- [RECORDS FOR THIS TASK]:
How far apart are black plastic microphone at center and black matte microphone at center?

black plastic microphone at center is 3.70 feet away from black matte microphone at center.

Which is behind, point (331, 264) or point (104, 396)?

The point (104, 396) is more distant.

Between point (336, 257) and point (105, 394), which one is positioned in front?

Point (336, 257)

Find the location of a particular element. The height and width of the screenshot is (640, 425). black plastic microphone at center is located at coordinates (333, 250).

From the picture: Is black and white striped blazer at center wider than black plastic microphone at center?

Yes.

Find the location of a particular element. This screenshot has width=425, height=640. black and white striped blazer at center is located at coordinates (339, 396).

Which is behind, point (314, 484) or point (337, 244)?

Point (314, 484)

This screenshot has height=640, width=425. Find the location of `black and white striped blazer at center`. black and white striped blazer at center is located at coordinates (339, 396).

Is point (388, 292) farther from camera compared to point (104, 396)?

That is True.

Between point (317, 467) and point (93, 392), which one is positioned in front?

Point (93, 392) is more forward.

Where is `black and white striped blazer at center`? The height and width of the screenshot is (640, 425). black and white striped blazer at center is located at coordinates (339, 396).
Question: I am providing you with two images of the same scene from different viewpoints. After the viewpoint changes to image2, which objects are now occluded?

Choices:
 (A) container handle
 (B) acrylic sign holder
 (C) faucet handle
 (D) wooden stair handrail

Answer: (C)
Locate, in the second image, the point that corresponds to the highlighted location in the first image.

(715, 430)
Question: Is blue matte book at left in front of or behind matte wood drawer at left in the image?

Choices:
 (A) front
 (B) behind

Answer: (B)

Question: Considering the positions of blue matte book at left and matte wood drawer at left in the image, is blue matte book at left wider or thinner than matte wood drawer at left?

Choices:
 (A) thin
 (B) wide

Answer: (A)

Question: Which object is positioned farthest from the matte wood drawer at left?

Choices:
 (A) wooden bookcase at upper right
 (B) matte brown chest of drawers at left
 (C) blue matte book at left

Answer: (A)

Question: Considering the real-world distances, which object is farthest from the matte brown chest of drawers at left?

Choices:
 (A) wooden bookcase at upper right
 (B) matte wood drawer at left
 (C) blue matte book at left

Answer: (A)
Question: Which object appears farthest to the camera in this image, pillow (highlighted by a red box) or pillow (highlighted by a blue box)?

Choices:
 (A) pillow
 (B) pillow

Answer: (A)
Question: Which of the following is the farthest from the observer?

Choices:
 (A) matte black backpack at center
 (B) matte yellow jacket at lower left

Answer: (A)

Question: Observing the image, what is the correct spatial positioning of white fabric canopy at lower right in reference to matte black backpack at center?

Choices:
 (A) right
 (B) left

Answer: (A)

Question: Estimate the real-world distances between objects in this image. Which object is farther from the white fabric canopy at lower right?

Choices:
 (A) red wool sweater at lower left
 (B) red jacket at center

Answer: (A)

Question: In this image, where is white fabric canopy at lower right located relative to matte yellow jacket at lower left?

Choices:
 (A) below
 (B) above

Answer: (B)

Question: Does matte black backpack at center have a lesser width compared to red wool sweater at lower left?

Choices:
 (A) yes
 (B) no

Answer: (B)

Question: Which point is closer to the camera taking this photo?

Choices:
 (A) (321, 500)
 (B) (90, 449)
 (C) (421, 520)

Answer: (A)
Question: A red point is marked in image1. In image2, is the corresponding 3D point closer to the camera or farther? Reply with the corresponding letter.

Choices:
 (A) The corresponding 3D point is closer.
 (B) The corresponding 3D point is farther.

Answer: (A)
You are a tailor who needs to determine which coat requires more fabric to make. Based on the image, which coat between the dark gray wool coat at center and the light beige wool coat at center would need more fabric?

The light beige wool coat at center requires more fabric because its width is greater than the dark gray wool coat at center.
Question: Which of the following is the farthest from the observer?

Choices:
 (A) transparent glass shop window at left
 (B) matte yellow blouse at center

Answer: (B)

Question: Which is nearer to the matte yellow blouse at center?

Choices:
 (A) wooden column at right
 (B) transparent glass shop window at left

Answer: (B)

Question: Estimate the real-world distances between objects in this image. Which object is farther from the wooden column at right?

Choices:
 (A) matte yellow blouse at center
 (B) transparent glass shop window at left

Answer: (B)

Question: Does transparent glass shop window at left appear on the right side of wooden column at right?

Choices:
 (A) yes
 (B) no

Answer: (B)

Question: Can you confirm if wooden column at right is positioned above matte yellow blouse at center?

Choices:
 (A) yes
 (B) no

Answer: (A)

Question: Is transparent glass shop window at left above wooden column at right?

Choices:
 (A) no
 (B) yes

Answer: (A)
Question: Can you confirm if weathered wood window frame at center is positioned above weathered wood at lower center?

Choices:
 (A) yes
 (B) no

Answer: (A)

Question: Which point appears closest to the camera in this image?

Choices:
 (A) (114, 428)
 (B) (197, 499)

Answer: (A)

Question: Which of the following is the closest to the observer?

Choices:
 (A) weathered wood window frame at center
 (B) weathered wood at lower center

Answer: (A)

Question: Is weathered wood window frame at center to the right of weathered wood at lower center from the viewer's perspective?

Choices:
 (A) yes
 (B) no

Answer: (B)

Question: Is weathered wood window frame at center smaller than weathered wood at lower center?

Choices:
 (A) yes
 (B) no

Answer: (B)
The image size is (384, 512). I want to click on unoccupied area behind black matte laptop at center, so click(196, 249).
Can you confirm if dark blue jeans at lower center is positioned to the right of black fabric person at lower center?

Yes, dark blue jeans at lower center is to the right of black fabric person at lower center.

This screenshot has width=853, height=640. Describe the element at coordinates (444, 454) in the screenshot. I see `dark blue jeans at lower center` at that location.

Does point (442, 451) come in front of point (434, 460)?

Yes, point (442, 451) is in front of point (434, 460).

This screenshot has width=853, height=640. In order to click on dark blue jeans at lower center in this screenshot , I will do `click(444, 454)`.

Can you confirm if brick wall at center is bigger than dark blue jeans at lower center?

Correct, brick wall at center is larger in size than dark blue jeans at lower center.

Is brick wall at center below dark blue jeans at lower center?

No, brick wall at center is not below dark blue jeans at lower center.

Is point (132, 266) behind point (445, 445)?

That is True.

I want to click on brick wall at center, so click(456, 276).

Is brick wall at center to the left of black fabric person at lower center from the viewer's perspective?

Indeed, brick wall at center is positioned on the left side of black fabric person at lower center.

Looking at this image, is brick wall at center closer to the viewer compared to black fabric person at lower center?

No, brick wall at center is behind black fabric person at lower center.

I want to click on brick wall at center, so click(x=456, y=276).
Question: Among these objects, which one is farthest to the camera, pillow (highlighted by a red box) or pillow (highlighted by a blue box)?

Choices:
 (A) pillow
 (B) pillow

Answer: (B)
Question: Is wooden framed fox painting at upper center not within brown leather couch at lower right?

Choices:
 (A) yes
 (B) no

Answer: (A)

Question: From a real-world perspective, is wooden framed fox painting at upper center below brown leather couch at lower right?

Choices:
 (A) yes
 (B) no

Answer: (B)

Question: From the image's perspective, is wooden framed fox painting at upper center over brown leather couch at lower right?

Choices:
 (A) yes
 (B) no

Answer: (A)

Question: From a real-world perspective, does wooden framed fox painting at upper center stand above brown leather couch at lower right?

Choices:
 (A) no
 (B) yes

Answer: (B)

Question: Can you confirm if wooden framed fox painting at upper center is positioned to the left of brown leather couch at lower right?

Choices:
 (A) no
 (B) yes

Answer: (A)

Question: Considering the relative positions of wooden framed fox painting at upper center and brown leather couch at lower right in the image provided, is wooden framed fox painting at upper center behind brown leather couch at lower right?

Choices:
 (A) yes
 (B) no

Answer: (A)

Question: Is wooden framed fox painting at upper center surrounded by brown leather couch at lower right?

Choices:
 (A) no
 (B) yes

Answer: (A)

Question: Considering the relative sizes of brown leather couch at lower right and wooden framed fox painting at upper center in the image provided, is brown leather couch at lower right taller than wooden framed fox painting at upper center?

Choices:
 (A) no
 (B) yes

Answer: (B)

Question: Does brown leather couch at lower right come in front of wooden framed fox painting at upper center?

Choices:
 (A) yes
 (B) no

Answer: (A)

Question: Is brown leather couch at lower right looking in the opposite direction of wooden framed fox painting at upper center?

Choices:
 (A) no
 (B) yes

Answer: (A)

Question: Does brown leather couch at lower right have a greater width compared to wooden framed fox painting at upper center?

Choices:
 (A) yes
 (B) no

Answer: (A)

- [TASK DIRECTIONS]:
Copy the lines of data above word for word, starting at the line that contains "Indeed, brick wall" and ending at the line that contains "Looking at this".

- [RESPONSE FOR THIS EXERCISE]:
Indeed, brick wall at center is positioned on the left side of black fabric person at lower center.

Looking at this image, is brick wall at center closer to the viewer compared to black fabric person at lower center?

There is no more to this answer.